(Before and after images)
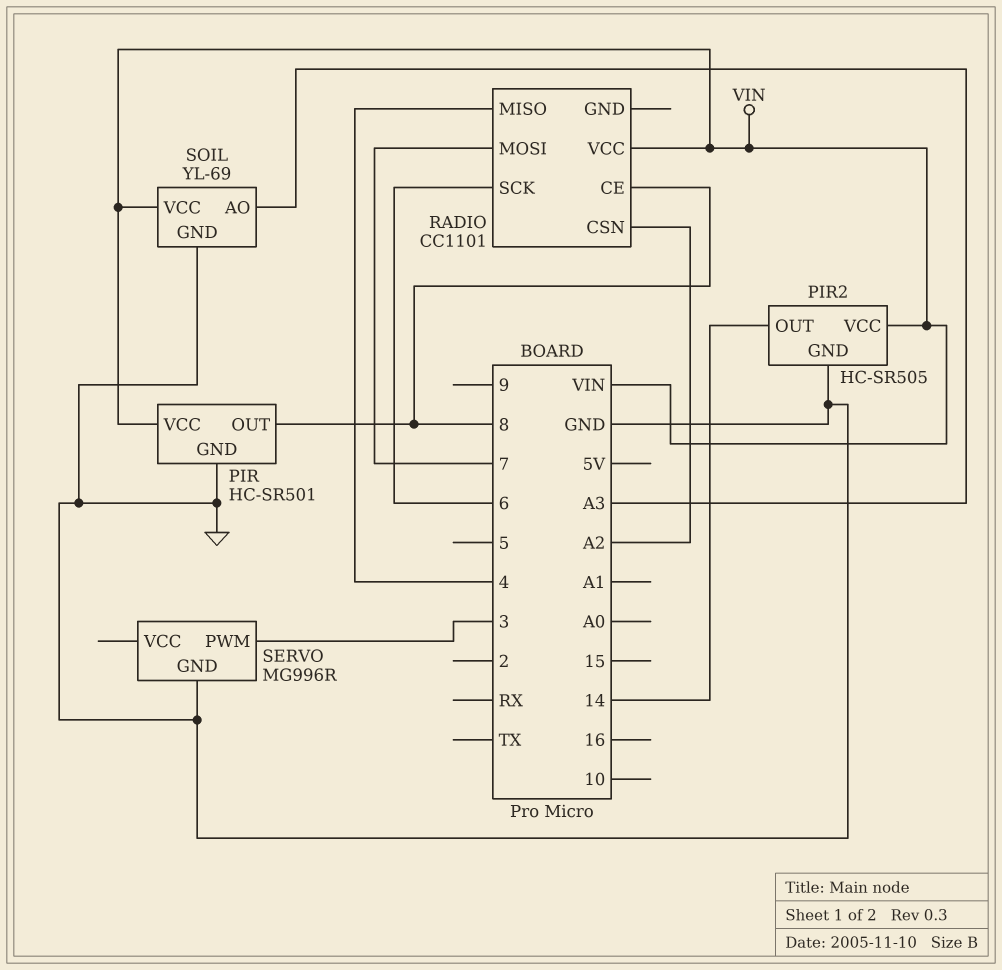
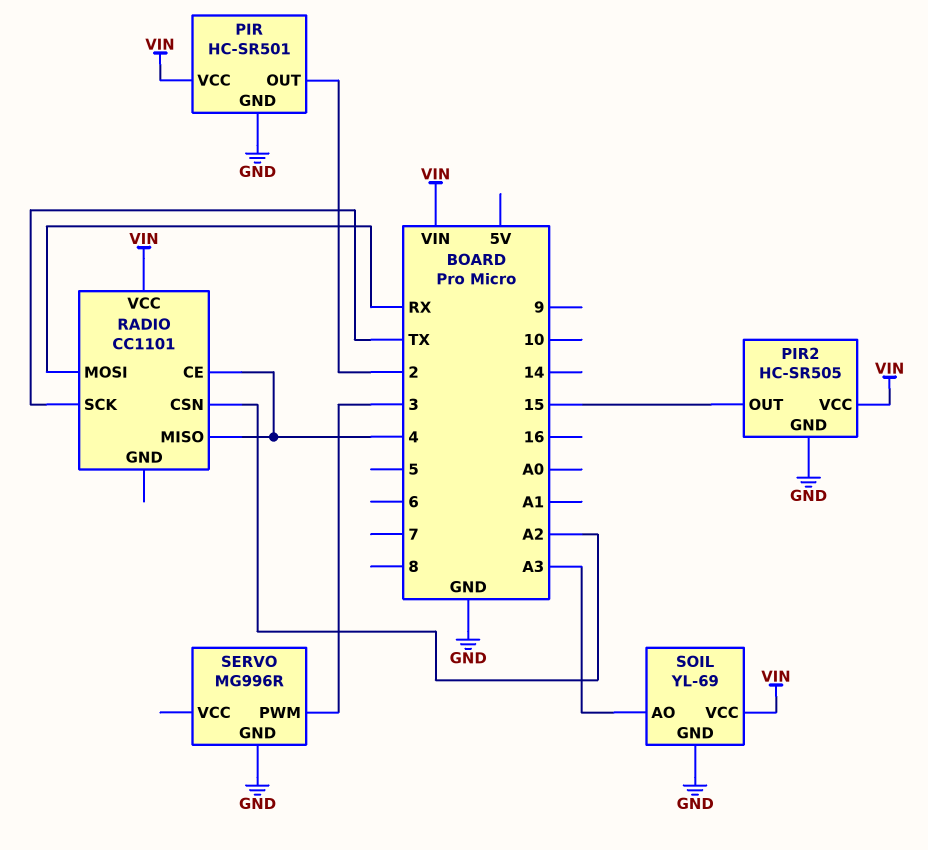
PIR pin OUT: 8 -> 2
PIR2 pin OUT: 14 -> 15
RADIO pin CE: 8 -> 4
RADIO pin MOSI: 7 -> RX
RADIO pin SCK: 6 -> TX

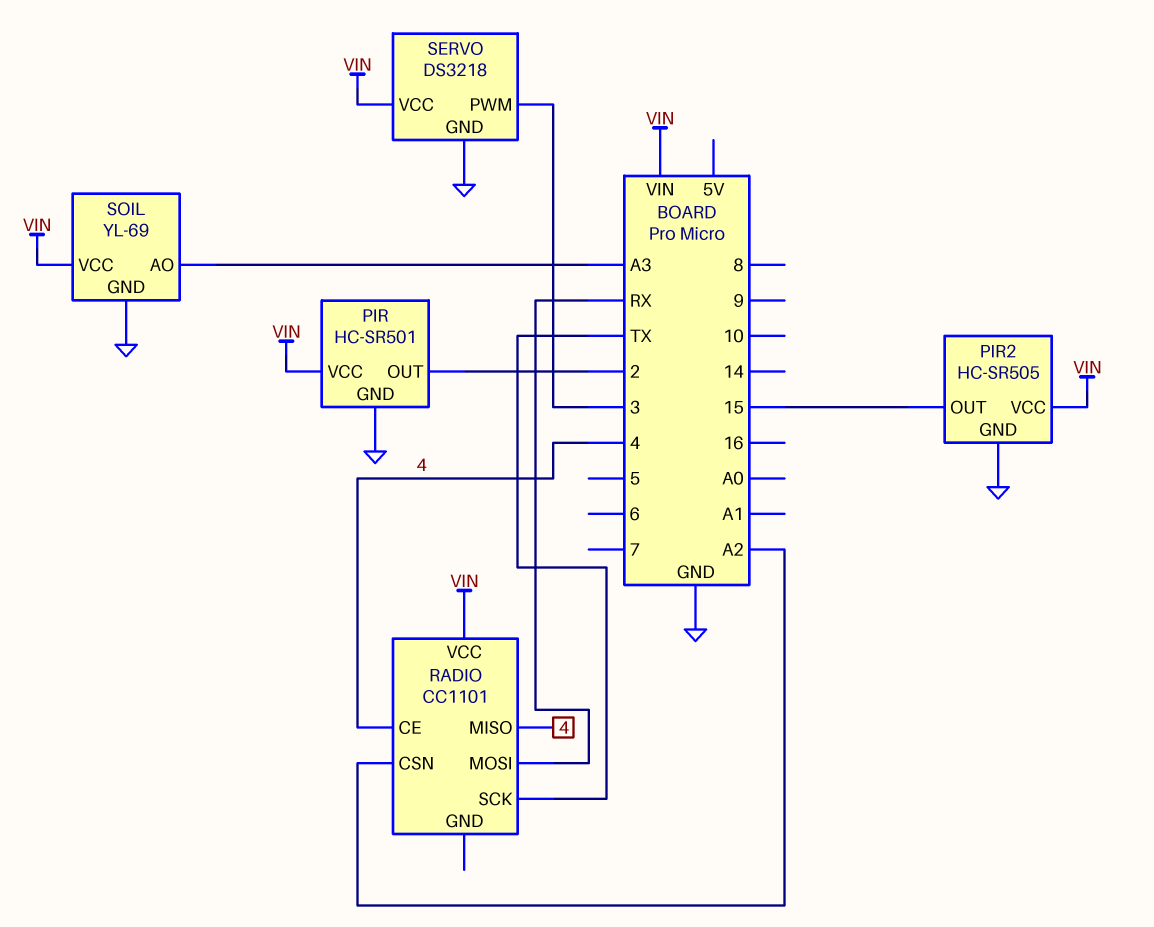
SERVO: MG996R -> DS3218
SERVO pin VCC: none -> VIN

> YOUR ASSIGNMENT:
The records above should be returned word for word, with every picture left out.

> SOLUTION BELOW:
PIR pin OUT: 8 -> 2
PIR2 pin OUT: 14 -> 15
RADIO pin CE: 8 -> 4
RADIO pin MOSI: 7 -> RX
RADIO pin SCK: 6 -> TX

SERVO: MG996R -> DS3218
SERVO pin VCC: none -> VIN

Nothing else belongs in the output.